Exercise inputs Start Marker

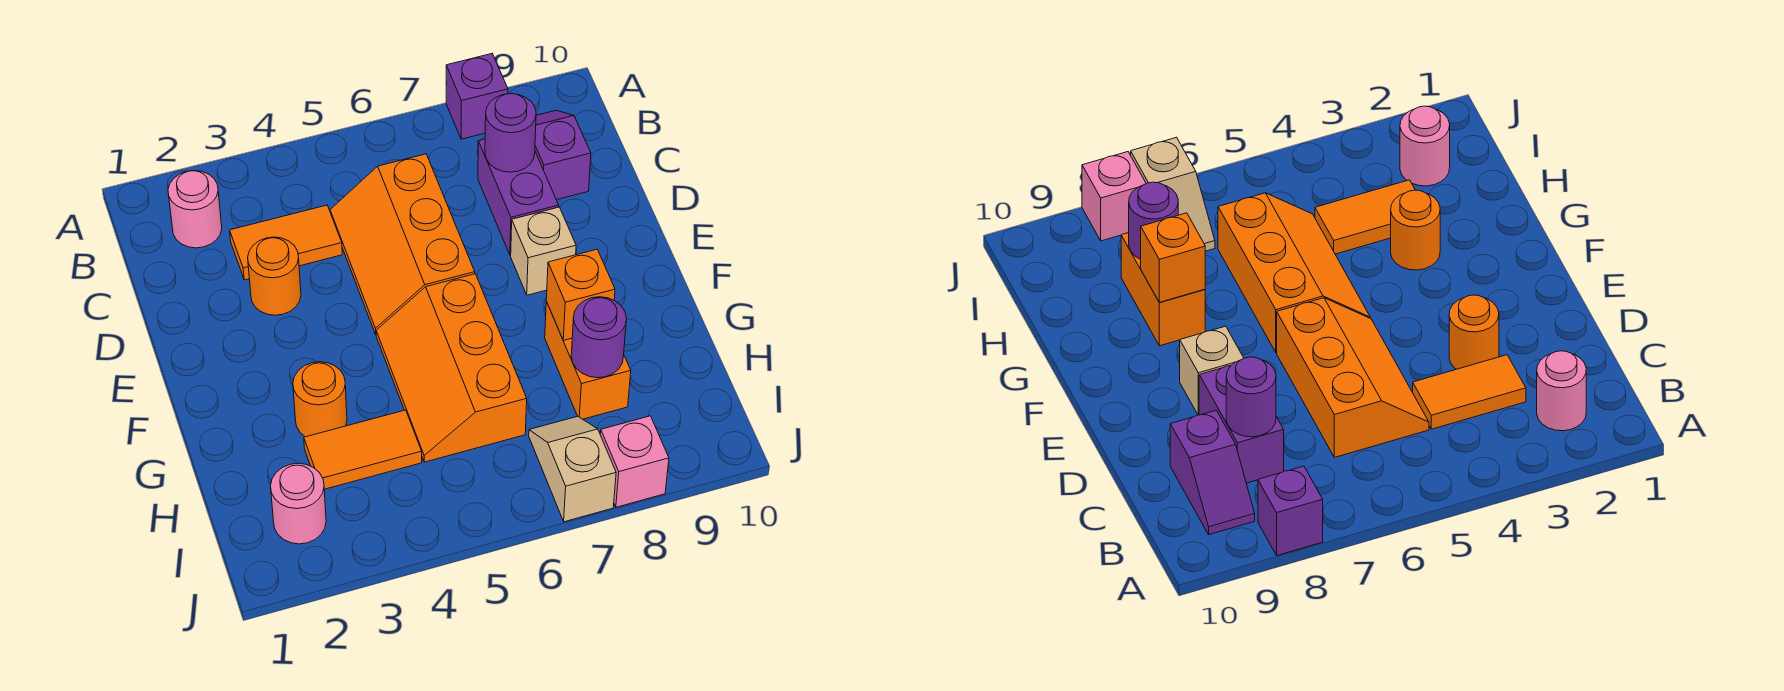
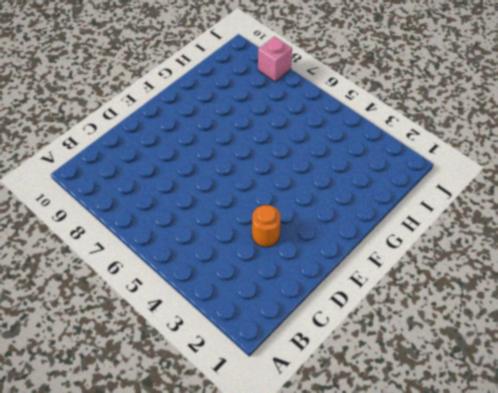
none -> purple 1x1 brick [446,54,508,139]
none -> pink 1x1 round brick [168,171,222,248]
none -> purple 1x2 slope [535,110,591,200]

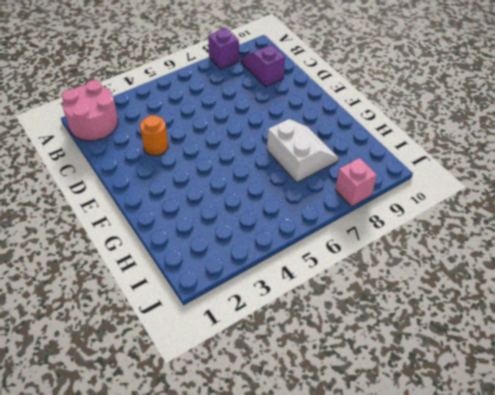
pink 2x2 round brick [62,80,118,141] -> pink 1x1 round brick [168,171,222,248]
white 2x2 slope [267,119,338,182] -> orange 1x2 brick [545,302,631,419]
none -> orange 1x2 tile [230,205,342,280]
none -> orange 2x3 slope [330,154,475,334]
none -> purple 1x2 brick [478,139,559,255]

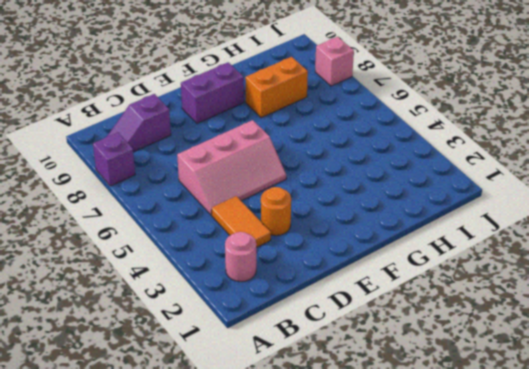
pink 2x3 slope [177,120,286,215] -> orange 2x3 slope [330,154,475,334]
purple 1x2 brick [181,62,244,123] -> purple 1x2 brick moved to [478,139,559,255]
none -> tan 1x1 brick [511,207,576,295]
none -> orange 2x3 slope [376,274,527,462]
none -> orange 1x1 round brick [293,362,347,437]

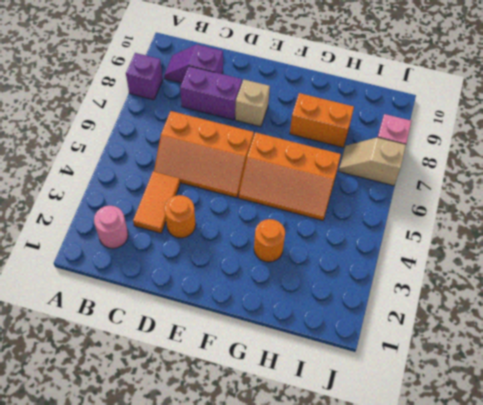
none -> orange 1x2 tile [304,410,422,489]
none -> pink 1x1 round brick [271,463,326,544]
none -> purple 1x1 round brick [485,94,536,172]

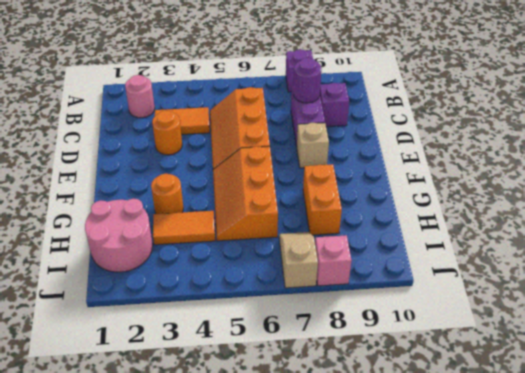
pink 2x2 round brick [85,199,153,272] -> pink 1x1 round brick [271,463,326,544]
none -> orange 1x1 brick [546,249,615,340]
none -> purple 1x1 round brick [571,297,627,378]

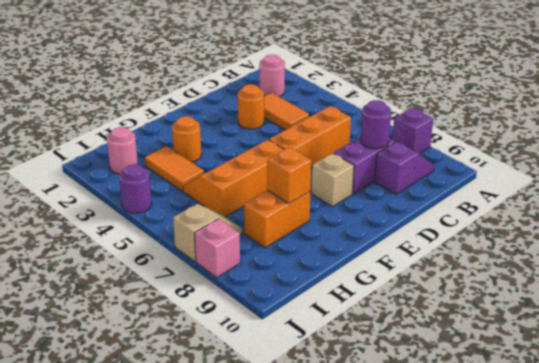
purple 1x1 round brick [119,164,152,213] -> purple 1x1 round brick moved to [571,297,627,378]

Exercise inputs End Marker

Work to complete: When a line of the data holds the string "pink", pick it out and copy it.

Exercise output:
none -> pink 1x1 round brick [168,171,222,248]
pink 2x2 round brick [62,80,118,141] -> pink 1x1 round brick [168,171,222,248]
pink 2x3 slope [177,120,286,215] -> orange 2x3 slope [330,154,475,334]
none -> pink 1x1 round brick [271,463,326,544]
pink 2x2 round brick [85,199,153,272] -> pink 1x1 round brick [271,463,326,544]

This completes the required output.